*Structured diff data*.
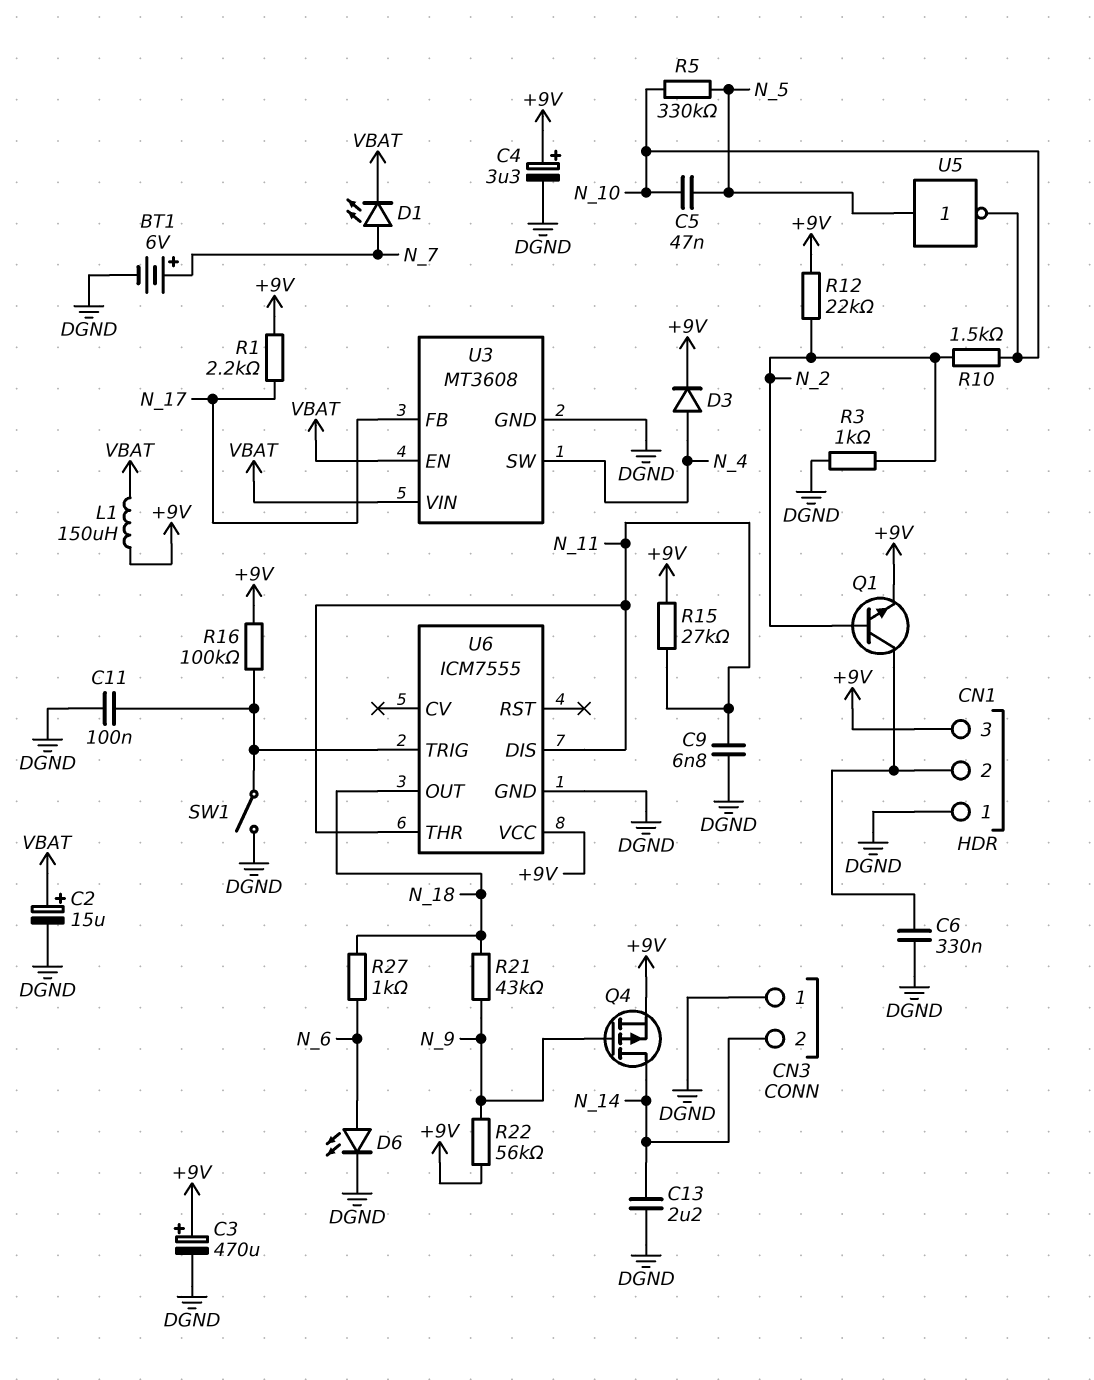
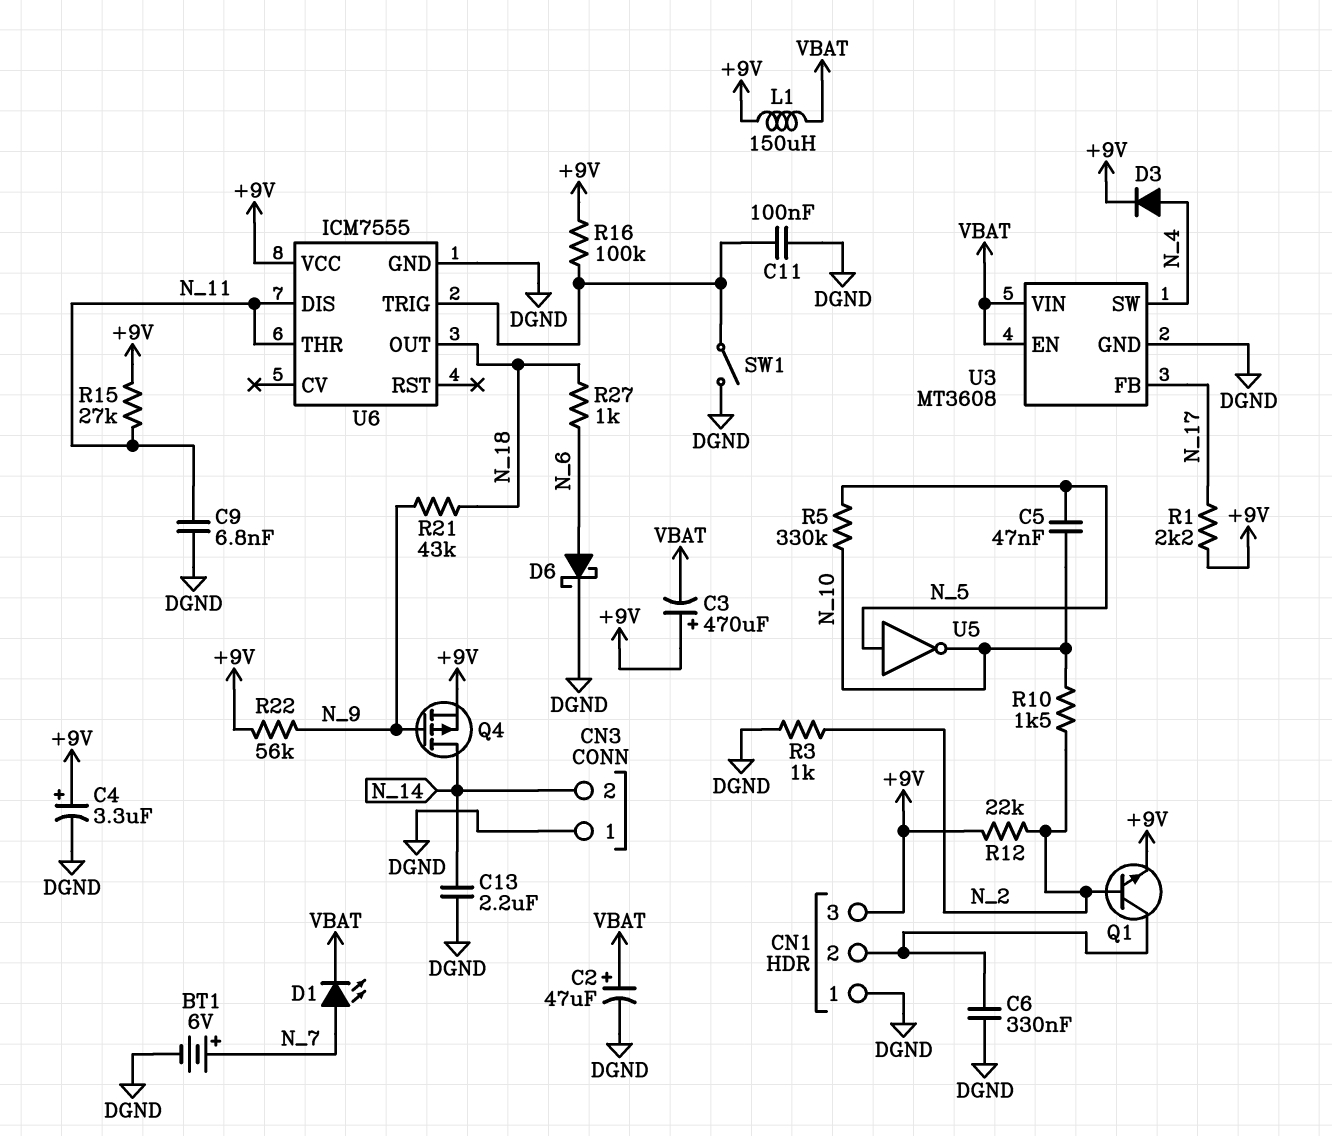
C2: 15uF (plus VBAT, minus DGND) -> 47uF (plus VBAT, minus DGND)
C3: 470uF (plus +9V, minus DGND) -> 470uF (plus +9V, minus VBAT)
D6: LED (A N_6, K DGND) -> schottky (A N_6, K DGND)

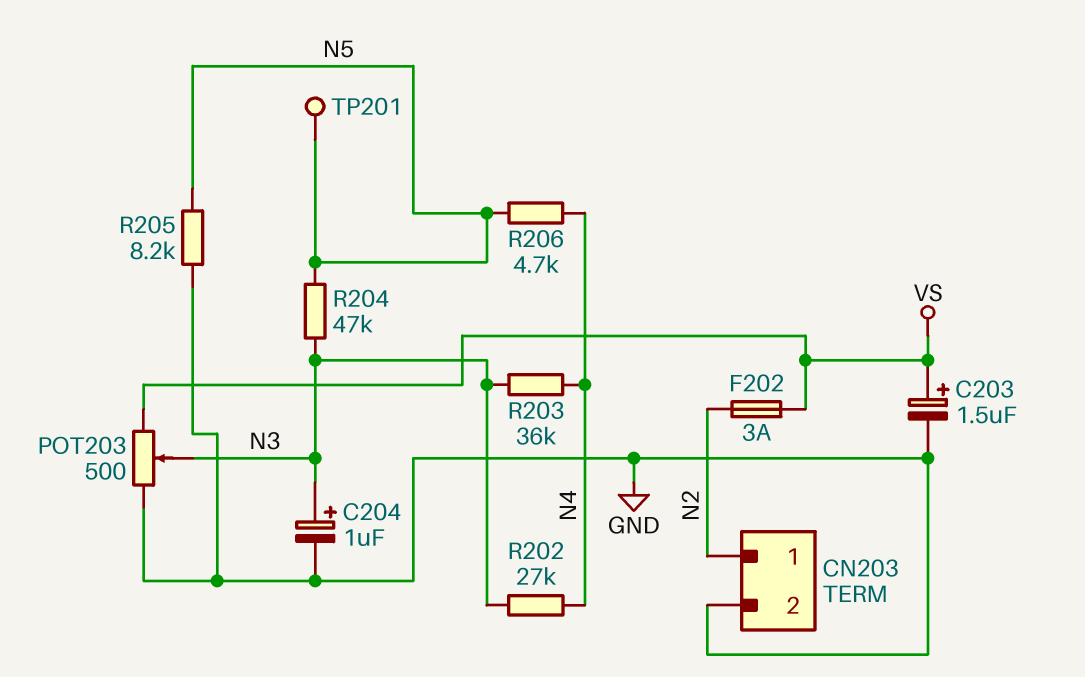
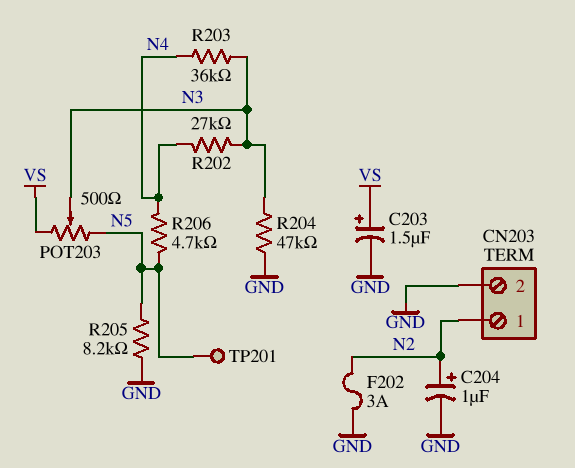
C204: 1uF (plus N3, minus GND) -> 1uF (plus N2, minus GND)
F202: 3A (N2, VS) -> 3A (GND, N2)
POT203: 500 (GND, VS, wiper N3) -> 500 (N5, VS, wiper N3)
R204: 47k (N3, N5) -> 47k (GND, N3)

*ABOUT THIS EXERCISE*.
Here the job is to print all the entries above exactly, minus the images.

*WORKED SOLUTION*.
C2: 15uF (plus VBAT, minus DGND) -> 47uF (plus VBAT, minus DGND)
C3: 470uF (plus +9V, minus DGND) -> 470uF (plus +9V, minus VBAT)
D6: LED (A N_6, K DGND) -> schottky (A N_6, K DGND)

C204: 1uF (plus N3, minus GND) -> 1uF (plus N2, minus GND)
F202: 3A (N2, VS) -> 3A (GND, N2)
POT203: 500 (GND, VS, wiper N3) -> 500 (N5, VS, wiper N3)
R204: 47k (N3, N5) -> 47k (GND, N3)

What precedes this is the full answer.